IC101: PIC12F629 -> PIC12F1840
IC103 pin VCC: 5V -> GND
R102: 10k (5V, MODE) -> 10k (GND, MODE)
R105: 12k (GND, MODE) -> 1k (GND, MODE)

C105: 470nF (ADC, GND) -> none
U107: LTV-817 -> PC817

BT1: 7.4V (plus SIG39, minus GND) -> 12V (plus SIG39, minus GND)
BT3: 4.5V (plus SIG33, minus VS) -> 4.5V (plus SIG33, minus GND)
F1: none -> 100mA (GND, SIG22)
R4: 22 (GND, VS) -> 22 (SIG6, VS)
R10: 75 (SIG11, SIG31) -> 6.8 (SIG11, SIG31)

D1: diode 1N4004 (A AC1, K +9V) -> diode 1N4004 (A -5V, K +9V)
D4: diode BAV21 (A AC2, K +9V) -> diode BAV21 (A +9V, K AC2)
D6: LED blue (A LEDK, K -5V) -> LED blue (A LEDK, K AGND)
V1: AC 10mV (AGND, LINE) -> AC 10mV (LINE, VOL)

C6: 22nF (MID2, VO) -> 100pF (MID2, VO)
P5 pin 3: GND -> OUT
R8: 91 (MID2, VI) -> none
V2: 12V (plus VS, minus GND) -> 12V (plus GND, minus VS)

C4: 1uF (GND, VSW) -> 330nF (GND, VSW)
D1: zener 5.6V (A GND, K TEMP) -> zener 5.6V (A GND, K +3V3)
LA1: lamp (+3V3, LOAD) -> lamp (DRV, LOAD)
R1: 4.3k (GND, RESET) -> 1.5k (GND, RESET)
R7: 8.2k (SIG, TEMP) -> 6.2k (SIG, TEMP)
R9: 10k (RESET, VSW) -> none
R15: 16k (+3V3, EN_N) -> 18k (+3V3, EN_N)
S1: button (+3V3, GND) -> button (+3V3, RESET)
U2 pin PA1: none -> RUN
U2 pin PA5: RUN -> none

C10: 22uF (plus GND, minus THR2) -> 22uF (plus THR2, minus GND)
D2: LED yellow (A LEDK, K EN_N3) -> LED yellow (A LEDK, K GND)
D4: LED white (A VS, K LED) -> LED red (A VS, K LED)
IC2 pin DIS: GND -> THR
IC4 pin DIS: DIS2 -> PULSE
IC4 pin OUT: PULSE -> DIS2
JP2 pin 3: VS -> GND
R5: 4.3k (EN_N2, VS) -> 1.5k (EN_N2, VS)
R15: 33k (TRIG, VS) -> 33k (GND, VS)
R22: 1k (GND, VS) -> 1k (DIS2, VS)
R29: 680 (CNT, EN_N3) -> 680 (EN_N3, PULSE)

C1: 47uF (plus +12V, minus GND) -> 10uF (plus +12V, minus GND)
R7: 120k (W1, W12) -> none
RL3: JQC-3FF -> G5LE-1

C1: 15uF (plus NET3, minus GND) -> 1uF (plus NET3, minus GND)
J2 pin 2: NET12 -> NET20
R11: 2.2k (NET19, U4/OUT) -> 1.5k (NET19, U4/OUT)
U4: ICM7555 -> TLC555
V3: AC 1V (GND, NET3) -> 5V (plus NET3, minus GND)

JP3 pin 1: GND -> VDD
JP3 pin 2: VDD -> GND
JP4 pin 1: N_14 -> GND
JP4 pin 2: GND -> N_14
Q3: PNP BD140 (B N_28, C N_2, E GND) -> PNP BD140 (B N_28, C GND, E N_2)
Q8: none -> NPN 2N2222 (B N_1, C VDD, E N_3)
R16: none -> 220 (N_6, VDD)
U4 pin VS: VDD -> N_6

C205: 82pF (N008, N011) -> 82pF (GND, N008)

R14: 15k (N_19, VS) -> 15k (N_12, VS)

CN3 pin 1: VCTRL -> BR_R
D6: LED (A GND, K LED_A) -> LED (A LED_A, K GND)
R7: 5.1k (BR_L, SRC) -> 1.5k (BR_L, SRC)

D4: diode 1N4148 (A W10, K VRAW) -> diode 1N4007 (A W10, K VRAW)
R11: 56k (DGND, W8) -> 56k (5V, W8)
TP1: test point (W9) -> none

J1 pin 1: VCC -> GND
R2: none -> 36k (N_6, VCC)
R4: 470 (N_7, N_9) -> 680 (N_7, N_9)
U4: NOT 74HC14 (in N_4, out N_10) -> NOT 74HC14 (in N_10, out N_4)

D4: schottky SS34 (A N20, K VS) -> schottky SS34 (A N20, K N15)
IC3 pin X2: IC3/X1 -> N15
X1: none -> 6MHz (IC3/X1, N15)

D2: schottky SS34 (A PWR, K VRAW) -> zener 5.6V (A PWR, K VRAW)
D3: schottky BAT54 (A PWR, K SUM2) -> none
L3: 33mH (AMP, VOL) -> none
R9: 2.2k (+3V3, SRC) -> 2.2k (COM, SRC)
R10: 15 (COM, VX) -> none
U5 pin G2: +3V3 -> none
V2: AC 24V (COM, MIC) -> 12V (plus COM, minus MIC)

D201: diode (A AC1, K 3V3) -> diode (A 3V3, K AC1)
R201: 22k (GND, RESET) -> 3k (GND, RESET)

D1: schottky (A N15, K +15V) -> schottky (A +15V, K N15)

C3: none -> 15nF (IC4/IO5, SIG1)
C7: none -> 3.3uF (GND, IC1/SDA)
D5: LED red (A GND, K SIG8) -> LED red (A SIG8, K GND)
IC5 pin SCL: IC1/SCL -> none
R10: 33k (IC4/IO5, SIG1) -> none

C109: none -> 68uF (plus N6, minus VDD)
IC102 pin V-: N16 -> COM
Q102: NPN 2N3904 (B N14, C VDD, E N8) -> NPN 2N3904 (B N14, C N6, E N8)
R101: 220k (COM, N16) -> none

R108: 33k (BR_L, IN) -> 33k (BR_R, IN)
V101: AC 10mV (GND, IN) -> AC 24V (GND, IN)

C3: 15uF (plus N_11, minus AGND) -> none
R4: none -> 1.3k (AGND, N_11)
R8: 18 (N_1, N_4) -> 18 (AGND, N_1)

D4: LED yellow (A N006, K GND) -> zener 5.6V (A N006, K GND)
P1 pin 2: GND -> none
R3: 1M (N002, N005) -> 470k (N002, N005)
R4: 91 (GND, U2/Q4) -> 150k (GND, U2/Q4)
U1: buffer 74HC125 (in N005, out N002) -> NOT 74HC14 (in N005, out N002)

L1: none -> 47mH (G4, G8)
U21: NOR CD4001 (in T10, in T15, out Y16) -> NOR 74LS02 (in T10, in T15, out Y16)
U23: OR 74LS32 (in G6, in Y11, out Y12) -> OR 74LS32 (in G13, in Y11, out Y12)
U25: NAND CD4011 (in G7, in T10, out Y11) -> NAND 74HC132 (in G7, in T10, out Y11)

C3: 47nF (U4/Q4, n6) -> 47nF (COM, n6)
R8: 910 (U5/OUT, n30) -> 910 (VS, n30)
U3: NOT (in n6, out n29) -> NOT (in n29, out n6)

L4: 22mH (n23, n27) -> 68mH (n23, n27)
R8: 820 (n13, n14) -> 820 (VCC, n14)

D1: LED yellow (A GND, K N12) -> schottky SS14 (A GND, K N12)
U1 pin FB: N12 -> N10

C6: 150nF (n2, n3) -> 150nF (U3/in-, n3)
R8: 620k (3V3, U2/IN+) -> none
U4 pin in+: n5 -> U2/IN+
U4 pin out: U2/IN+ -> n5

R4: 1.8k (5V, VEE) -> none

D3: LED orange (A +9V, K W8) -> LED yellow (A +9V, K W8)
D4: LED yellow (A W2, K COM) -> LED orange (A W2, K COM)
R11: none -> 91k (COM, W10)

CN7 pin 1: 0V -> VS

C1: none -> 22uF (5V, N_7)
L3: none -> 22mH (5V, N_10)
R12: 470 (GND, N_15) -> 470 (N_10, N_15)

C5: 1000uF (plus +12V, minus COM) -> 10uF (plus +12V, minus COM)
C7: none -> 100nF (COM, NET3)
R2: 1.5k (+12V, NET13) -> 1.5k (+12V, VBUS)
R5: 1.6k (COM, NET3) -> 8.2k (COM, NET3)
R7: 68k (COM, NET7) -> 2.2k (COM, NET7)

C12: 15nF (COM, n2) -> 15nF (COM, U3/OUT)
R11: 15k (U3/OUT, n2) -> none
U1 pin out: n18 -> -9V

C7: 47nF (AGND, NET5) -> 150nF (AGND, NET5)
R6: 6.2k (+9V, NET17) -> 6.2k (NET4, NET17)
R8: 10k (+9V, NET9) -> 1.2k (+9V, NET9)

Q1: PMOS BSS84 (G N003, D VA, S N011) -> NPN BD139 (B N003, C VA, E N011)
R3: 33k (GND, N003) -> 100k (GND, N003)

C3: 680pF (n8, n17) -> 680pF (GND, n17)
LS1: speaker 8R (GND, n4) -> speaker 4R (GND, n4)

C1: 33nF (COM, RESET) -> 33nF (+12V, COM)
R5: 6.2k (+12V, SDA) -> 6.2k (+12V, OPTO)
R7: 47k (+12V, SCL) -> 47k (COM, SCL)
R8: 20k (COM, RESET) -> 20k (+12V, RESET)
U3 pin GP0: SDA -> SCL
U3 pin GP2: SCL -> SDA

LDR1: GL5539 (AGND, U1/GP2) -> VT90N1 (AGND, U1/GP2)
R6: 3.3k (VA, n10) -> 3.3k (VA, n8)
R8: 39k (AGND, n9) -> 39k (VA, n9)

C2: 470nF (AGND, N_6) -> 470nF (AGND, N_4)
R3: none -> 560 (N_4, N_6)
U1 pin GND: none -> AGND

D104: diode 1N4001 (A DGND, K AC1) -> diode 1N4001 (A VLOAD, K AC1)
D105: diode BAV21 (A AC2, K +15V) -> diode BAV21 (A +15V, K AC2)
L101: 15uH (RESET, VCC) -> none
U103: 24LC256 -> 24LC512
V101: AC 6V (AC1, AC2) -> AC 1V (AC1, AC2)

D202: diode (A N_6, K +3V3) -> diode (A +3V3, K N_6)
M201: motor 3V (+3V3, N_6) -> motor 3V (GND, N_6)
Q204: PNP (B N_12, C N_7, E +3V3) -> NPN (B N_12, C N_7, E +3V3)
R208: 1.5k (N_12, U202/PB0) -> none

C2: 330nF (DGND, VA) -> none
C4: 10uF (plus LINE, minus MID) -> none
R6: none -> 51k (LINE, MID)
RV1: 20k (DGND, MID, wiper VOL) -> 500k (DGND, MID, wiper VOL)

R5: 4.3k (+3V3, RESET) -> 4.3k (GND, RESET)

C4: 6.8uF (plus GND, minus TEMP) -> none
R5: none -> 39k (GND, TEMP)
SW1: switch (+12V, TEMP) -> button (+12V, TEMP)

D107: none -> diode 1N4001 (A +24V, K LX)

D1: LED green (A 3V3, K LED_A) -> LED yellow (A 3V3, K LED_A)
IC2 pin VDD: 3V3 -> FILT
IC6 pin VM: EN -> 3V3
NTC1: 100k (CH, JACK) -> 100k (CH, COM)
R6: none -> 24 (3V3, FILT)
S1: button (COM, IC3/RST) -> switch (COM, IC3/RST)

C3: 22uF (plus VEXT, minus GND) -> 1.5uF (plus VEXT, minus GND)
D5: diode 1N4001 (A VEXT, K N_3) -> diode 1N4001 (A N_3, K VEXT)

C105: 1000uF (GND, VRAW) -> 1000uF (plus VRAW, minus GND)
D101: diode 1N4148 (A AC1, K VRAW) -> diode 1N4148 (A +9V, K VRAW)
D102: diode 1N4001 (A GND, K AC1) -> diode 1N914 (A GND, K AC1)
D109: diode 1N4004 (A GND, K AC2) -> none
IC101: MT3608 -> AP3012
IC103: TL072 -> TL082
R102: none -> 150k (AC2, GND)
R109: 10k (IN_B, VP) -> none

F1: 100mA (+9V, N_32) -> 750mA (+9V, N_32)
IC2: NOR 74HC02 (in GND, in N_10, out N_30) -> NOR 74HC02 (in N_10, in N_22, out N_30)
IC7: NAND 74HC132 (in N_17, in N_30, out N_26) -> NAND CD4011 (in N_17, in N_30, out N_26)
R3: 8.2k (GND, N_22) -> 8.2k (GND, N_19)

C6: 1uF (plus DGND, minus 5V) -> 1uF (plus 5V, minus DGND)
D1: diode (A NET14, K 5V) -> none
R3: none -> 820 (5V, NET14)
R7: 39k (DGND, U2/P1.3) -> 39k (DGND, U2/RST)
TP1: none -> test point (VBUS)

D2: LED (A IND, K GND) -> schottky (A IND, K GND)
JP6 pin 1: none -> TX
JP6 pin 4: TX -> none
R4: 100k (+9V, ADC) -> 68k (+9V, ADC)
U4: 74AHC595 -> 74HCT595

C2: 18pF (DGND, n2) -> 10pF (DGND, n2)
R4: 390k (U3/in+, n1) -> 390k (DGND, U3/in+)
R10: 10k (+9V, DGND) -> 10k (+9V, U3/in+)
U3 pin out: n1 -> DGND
#####
Instructions to follow -> From the first line of the data through the line with "R4: 22 (GND, VS) -> 22 (SIG6, VS)", quote each line exactly and add nothing else.

Result for this exercise ->
IC101: PIC12F629 -> PIC12F1840
IC103 pin VCC: 5V -> GND
R102: 10k (5V, MODE) -> 10k (GND, MODE)
R105: 12k (GND, MODE) -> 1k (GND, MODE)

C105: 470nF (ADC, GND) -> none
U107: LTV-817 -> PC817

BT1: 7.4V (plus SIG39, minus GND) -> 12V (plus SIG39, minus GND)
BT3: 4.5V (plus SIG33, minus VS) -> 4.5V (plus SIG33, minus GND)
F1: none -> 100mA (GND, SIG22)
R4: 22 (GND, VS) -> 22 (SIG6, VS)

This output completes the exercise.